Data extracted from a collection:
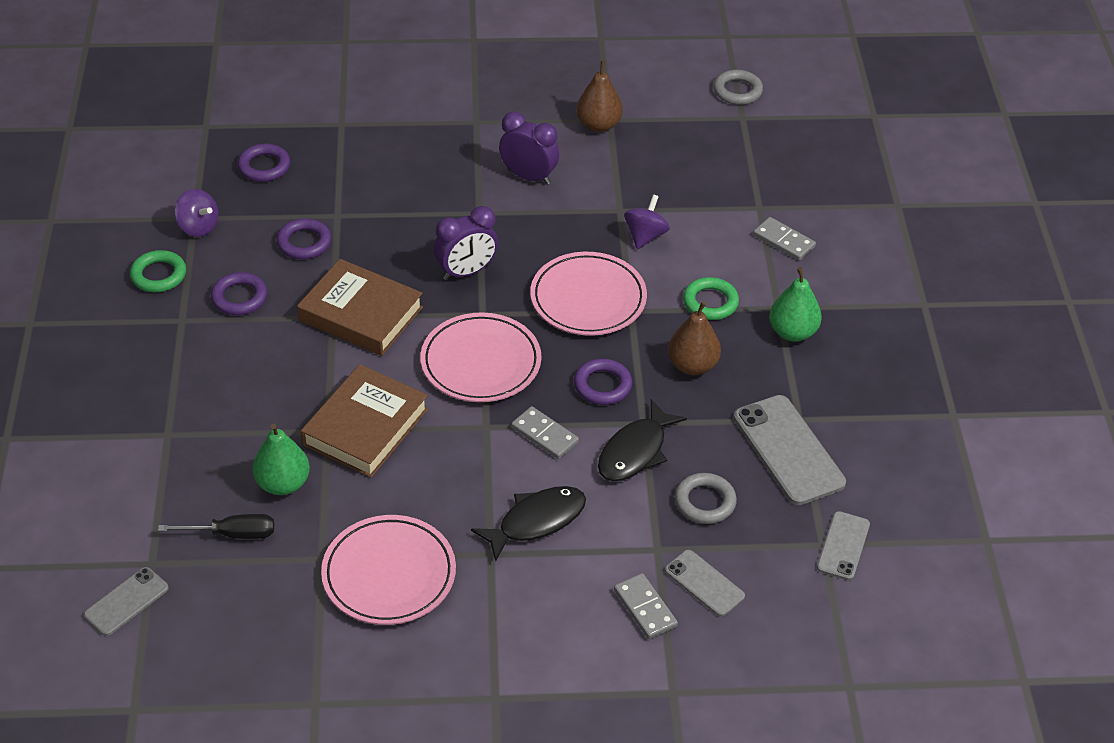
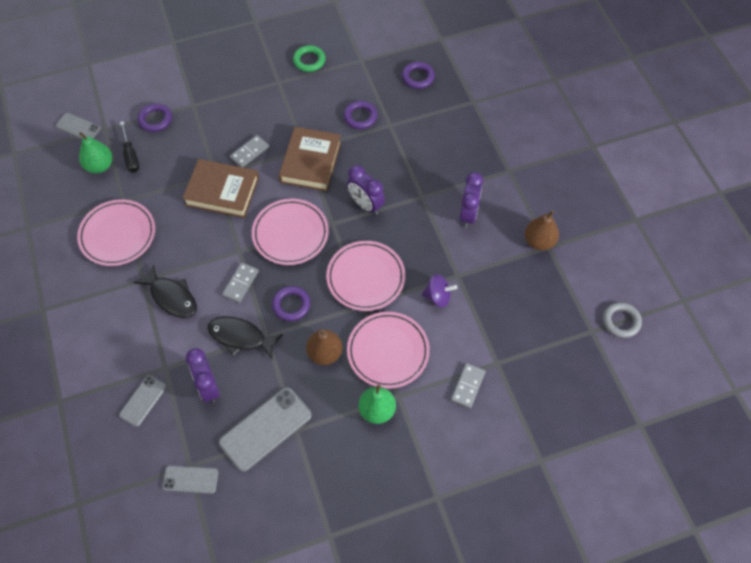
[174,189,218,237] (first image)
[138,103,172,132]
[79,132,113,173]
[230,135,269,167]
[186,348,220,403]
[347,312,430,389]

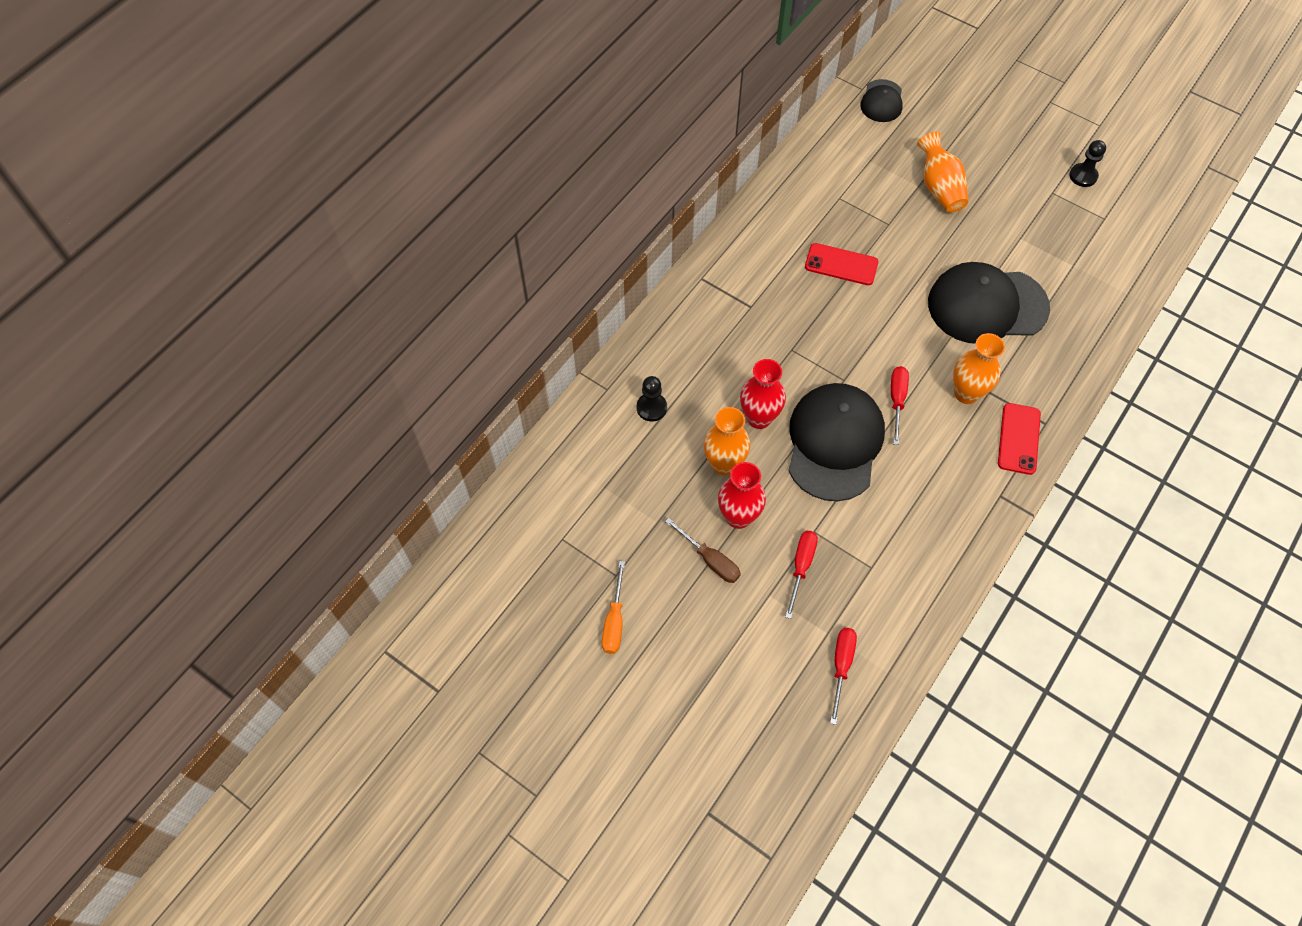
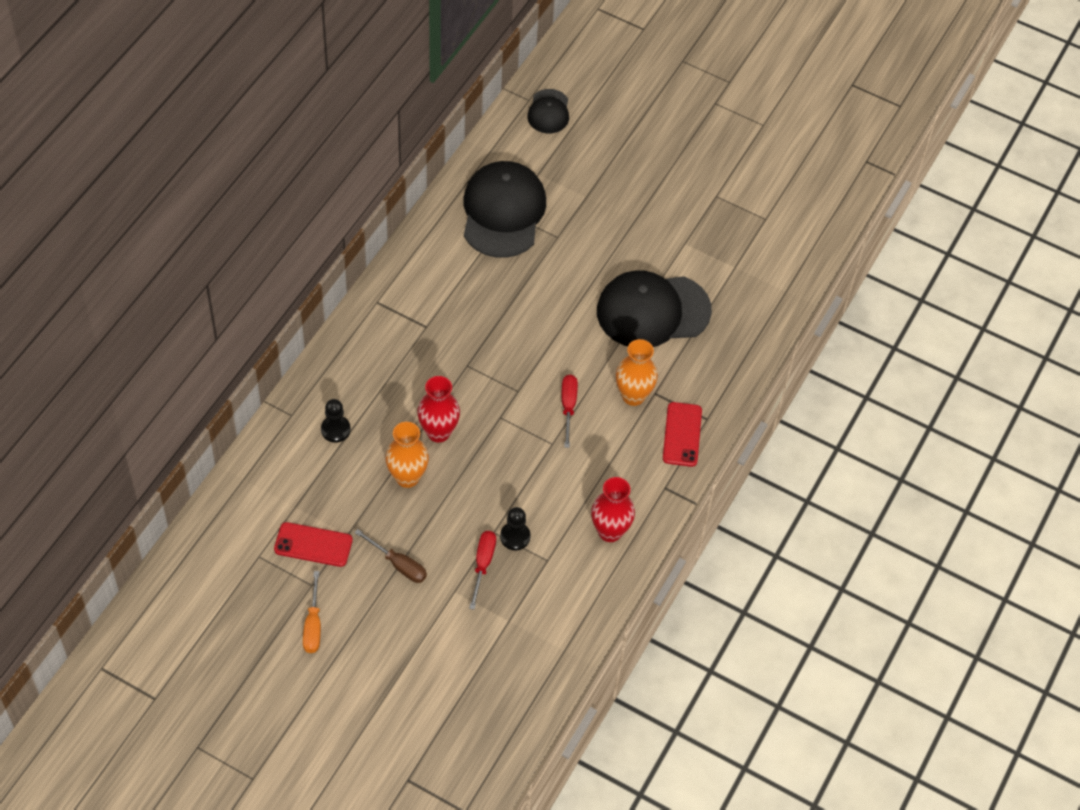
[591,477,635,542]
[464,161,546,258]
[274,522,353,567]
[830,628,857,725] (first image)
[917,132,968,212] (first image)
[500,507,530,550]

_To do_
Set down all entries above again, exactly, without images.

_Exercise response_
[174,189,218,237] (first image)
[138,103,172,132]
[79,132,113,173]
[230,135,269,167]
[186,348,220,403]
[347,312,430,389]

[591,477,635,542]
[464,161,546,258]
[274,522,353,567]
[830,628,857,725] (first image)
[917,132,968,212] (first image)
[500,507,530,550]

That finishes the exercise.